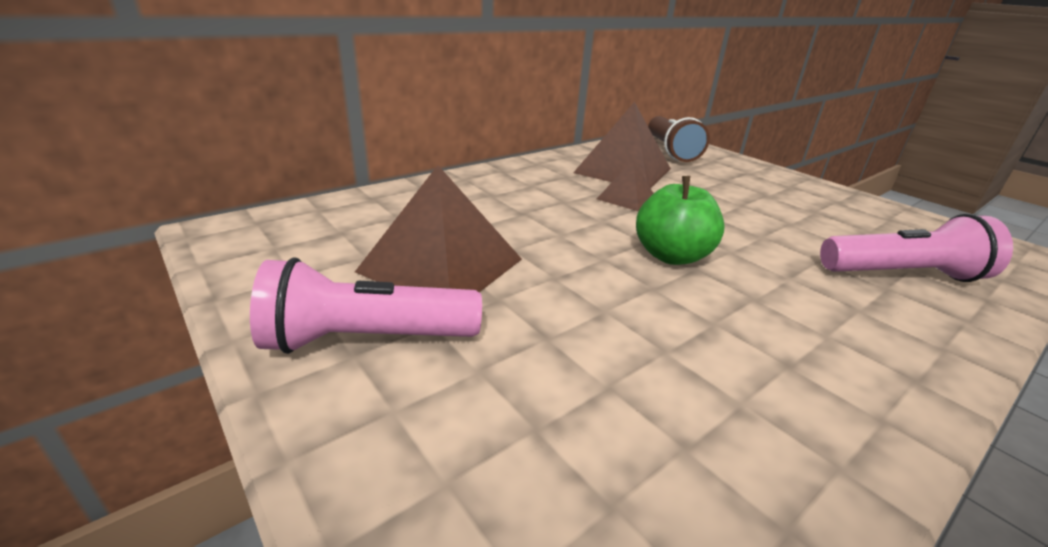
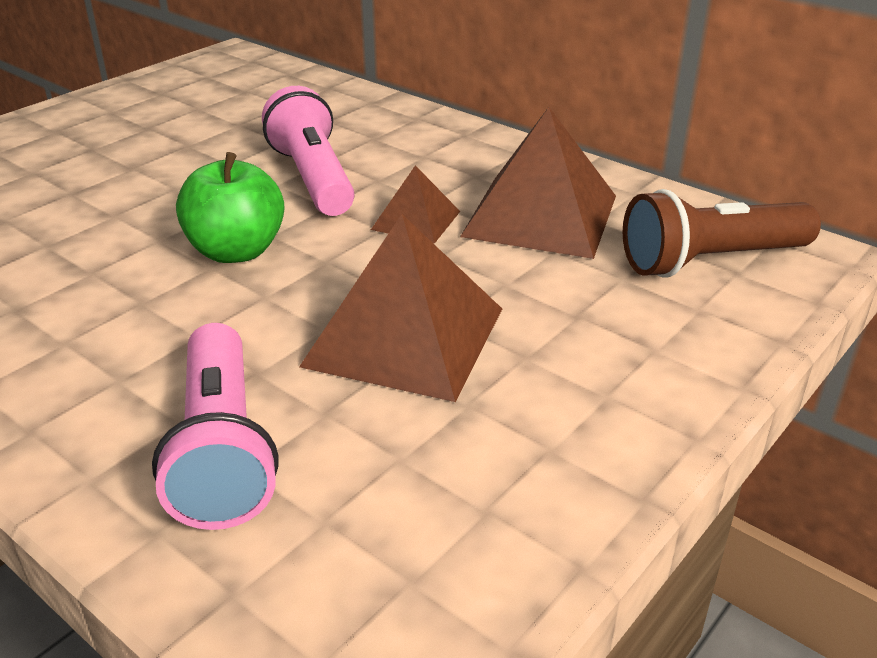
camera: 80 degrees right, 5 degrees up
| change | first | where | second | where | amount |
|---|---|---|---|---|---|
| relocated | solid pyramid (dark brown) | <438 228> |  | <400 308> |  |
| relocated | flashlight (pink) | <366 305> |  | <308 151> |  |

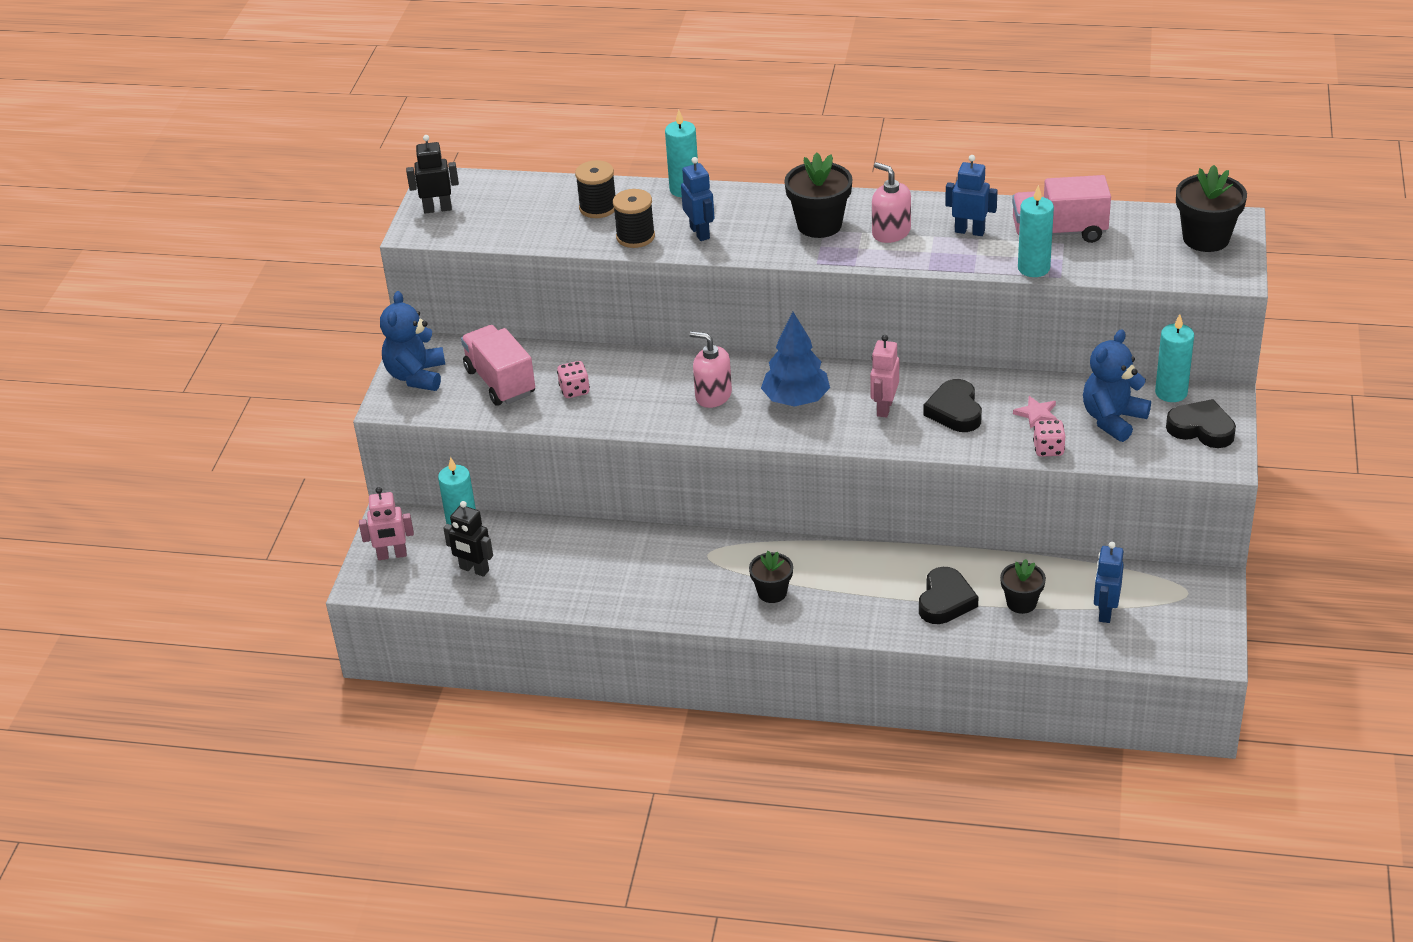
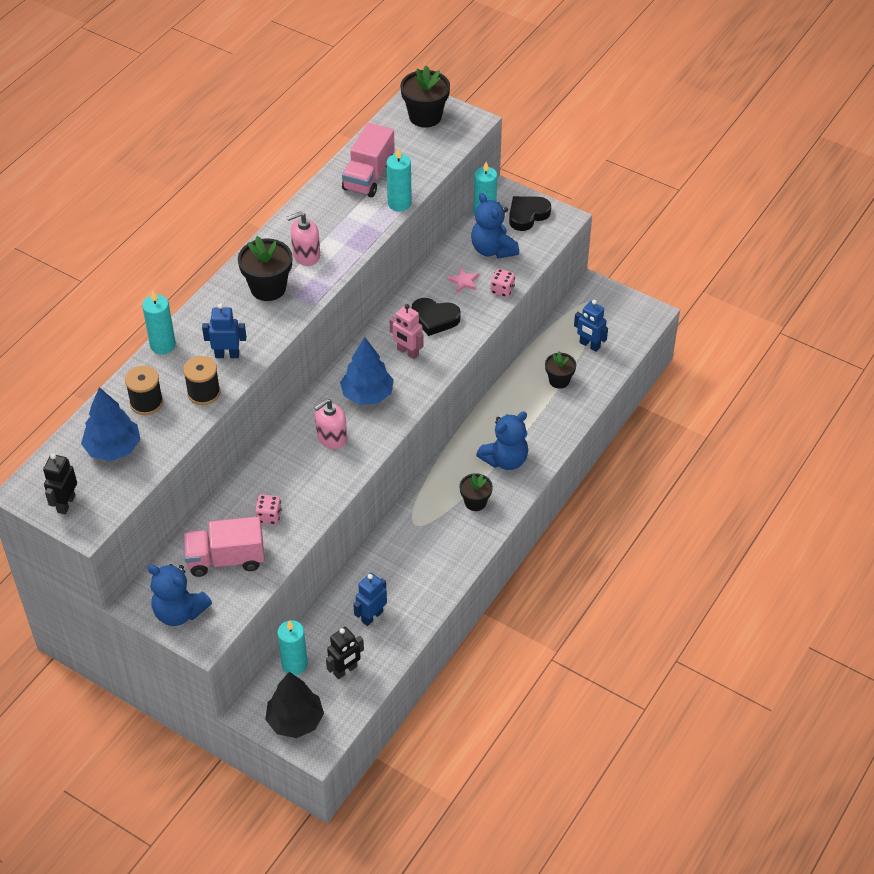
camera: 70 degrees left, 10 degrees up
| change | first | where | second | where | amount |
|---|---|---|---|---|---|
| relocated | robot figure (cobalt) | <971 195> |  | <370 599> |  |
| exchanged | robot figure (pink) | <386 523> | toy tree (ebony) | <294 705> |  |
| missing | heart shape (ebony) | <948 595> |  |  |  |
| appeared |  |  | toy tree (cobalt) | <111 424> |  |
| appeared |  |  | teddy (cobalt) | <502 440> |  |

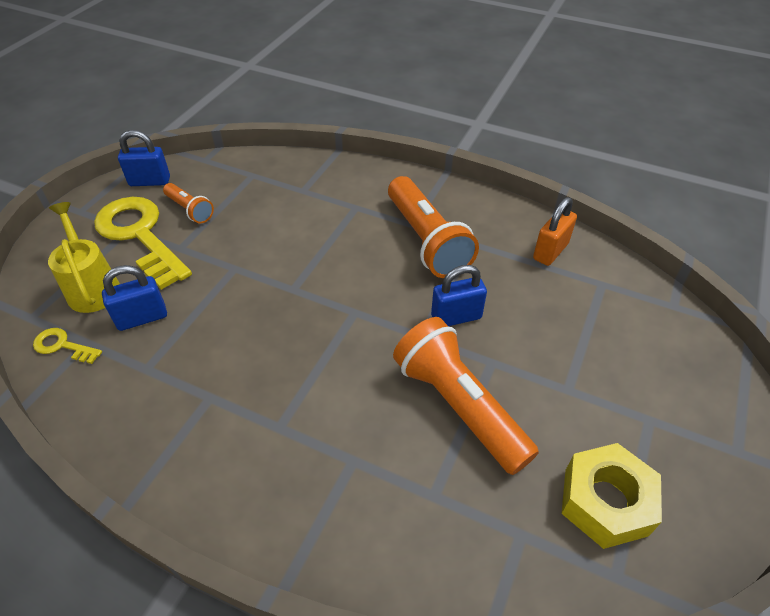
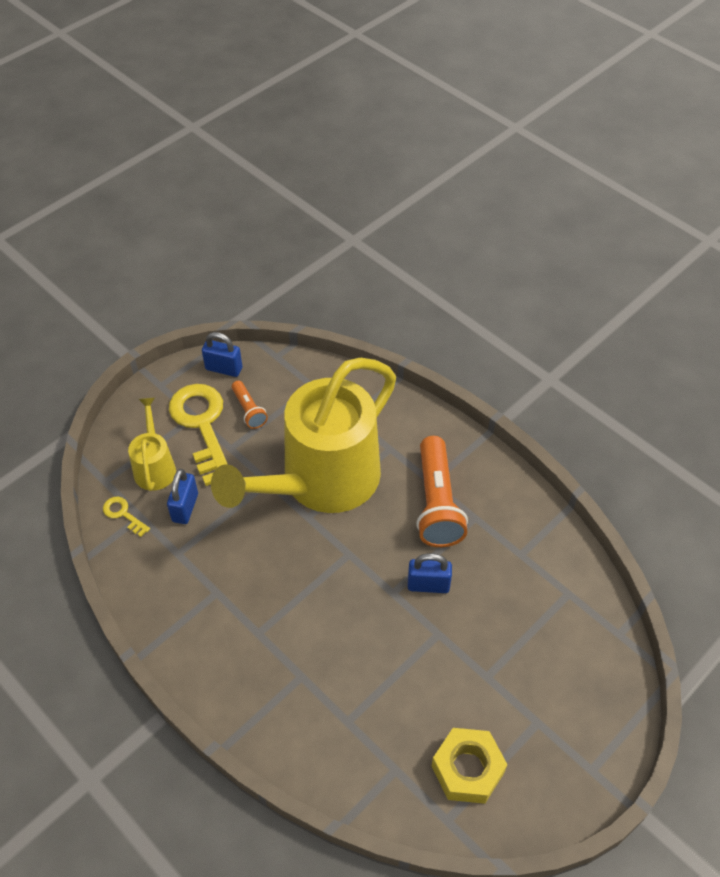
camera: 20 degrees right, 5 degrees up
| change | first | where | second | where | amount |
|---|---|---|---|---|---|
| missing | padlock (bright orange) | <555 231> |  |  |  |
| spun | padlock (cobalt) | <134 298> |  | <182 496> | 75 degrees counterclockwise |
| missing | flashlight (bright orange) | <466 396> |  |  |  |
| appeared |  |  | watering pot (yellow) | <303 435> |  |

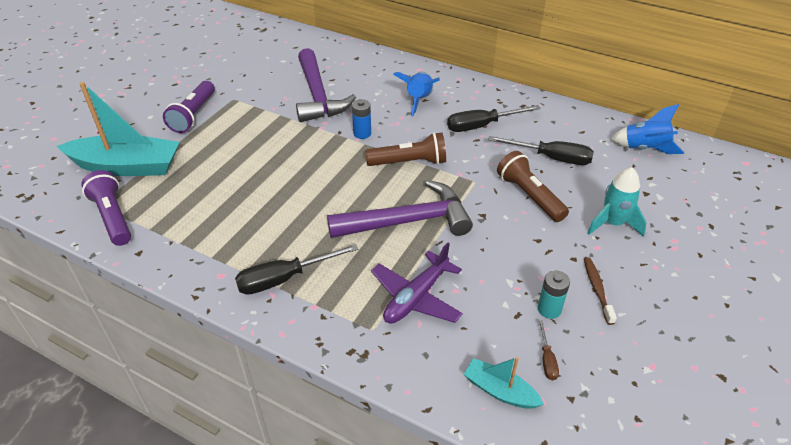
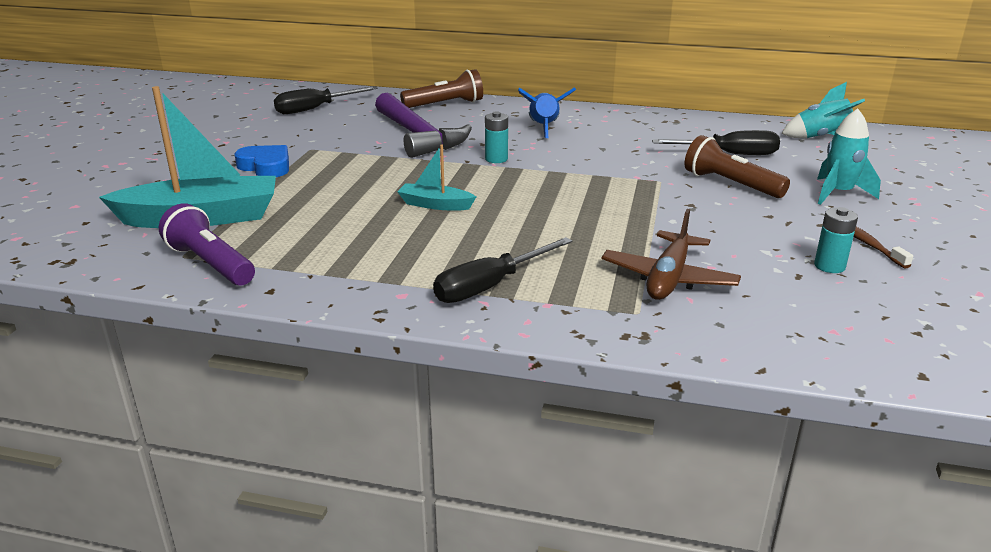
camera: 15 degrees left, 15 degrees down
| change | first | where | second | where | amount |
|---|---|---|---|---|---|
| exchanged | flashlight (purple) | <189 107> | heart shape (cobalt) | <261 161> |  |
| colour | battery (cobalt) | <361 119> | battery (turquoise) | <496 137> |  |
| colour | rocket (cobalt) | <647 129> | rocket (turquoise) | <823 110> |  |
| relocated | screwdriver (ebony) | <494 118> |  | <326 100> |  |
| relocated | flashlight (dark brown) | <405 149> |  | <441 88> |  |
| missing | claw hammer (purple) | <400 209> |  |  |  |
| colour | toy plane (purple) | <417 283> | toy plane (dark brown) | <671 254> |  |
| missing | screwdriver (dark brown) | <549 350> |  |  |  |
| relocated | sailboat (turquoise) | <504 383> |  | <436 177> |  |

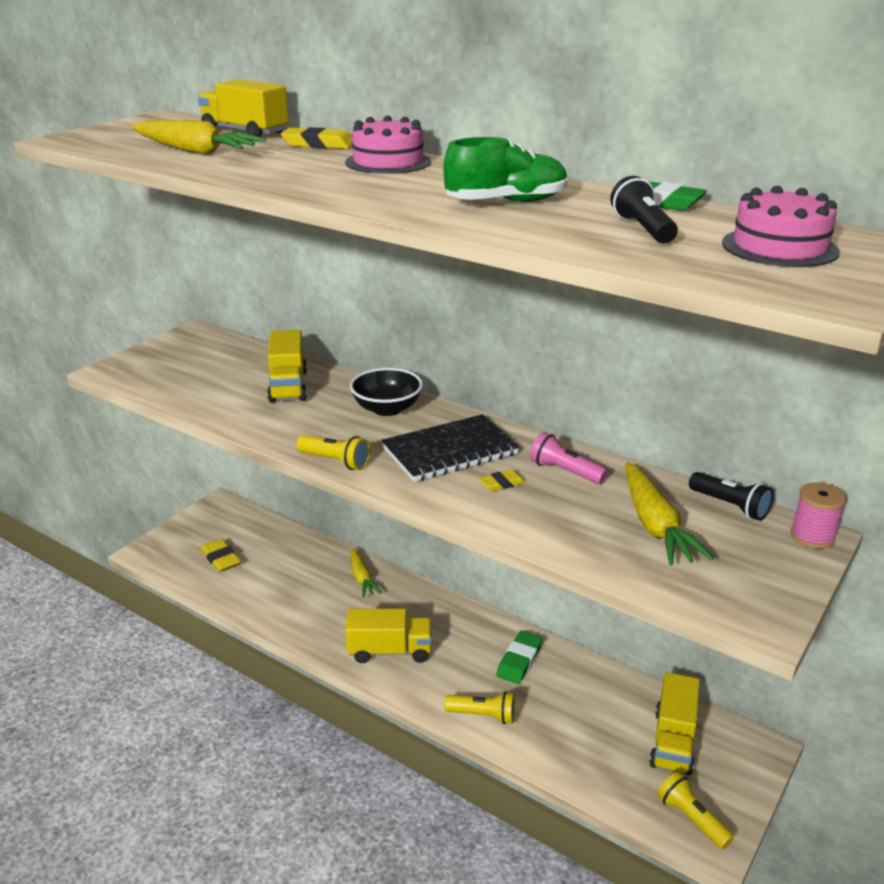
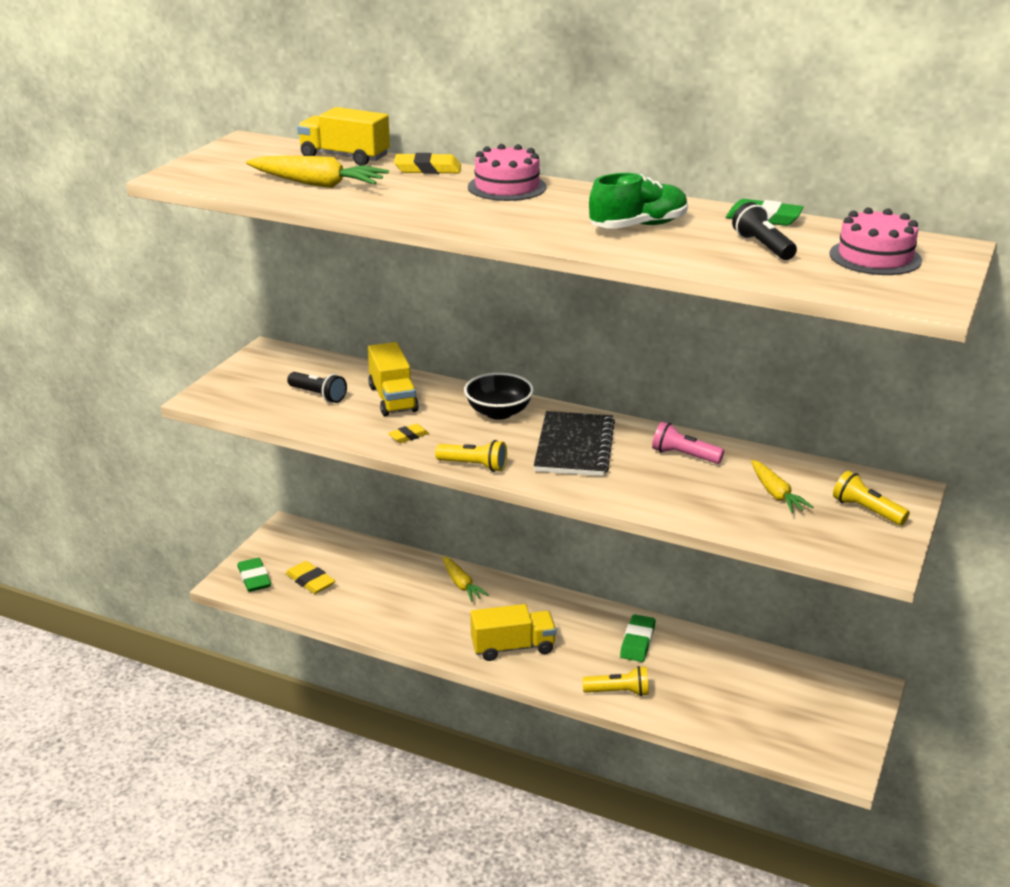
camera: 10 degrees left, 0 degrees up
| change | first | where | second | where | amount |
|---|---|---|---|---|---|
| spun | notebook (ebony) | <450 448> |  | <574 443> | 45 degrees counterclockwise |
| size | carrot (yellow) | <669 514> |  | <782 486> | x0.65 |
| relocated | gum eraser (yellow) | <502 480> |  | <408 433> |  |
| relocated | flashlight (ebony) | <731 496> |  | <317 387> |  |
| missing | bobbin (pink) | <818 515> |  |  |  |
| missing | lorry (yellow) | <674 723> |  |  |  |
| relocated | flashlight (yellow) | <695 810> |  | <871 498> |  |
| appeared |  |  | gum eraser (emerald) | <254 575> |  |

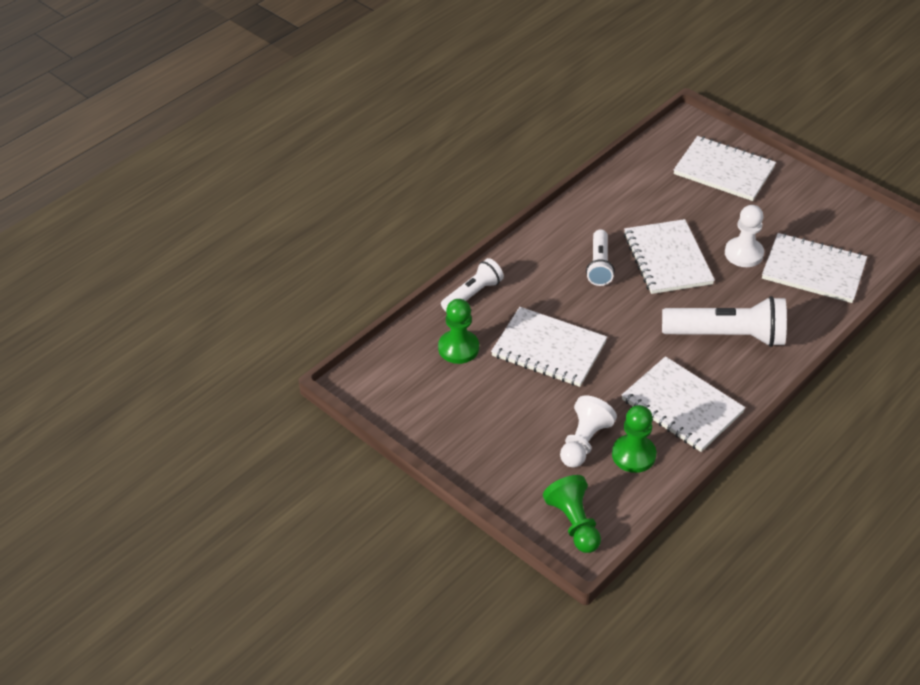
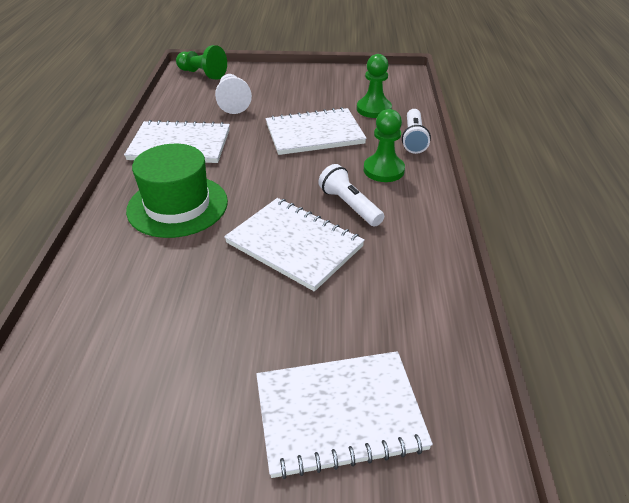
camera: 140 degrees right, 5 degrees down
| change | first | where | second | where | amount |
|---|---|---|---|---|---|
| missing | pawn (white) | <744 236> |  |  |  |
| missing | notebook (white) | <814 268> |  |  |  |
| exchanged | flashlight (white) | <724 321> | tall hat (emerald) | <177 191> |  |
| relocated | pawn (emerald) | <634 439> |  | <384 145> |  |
________
Starting at the line that contains "colour | battery" and ending at the line that contains "missing | pawn", transcribe the material above exactly, excluding pictures.

| colour | battery (cobalt) | <361 119> | battery (turquoise) | <496 137> |  |
| colour | rocket (cobalt) | <647 129> | rocket (turquoise) | <823 110> |  |
| relocated | screwdriver (ebony) | <494 118> |  | <326 100> |  |
| relocated | flashlight (dark brown) | <405 149> |  | <441 88> |  |
| missing | claw hammer (purple) | <400 209> |  |  |  |
| colour | toy plane (purple) | <417 283> | toy plane (dark brown) | <671 254> |  |
| missing | screwdriver (dark brown) | <549 350> |  |  |  |
| relocated | sailboat (turquoise) | <504 383> |  | <436 177> |  |

camera: 10 degrees left, 0 degrees up
| change | first | where | second | where | amount |
|---|---|---|---|---|---|
| spun | notebook (ebony) | <450 448> |  | <574 443> | 45 degrees counterclockwise |
| size | carrot (yellow) | <669 514> |  | <782 486> | x0.65 |
| relocated | gum eraser (yellow) | <502 480> |  | <408 433> |  |
| relocated | flashlight (ebony) | <731 496> |  | <317 387> |  |
| missing | bobbin (pink) | <818 515> |  |  |  |
| missing | lorry (yellow) | <674 723> |  |  |  |
| relocated | flashlight (yellow) | <695 810> |  | <871 498> |  |
| appeared |  |  | gum eraser (emerald) | <254 575> |  |

camera: 140 degrees right, 5 degrees down
| change | first | where | second | where | amount |
|---|---|---|---|---|---|
| missing | pawn (white) | <744 236> |  |  |  |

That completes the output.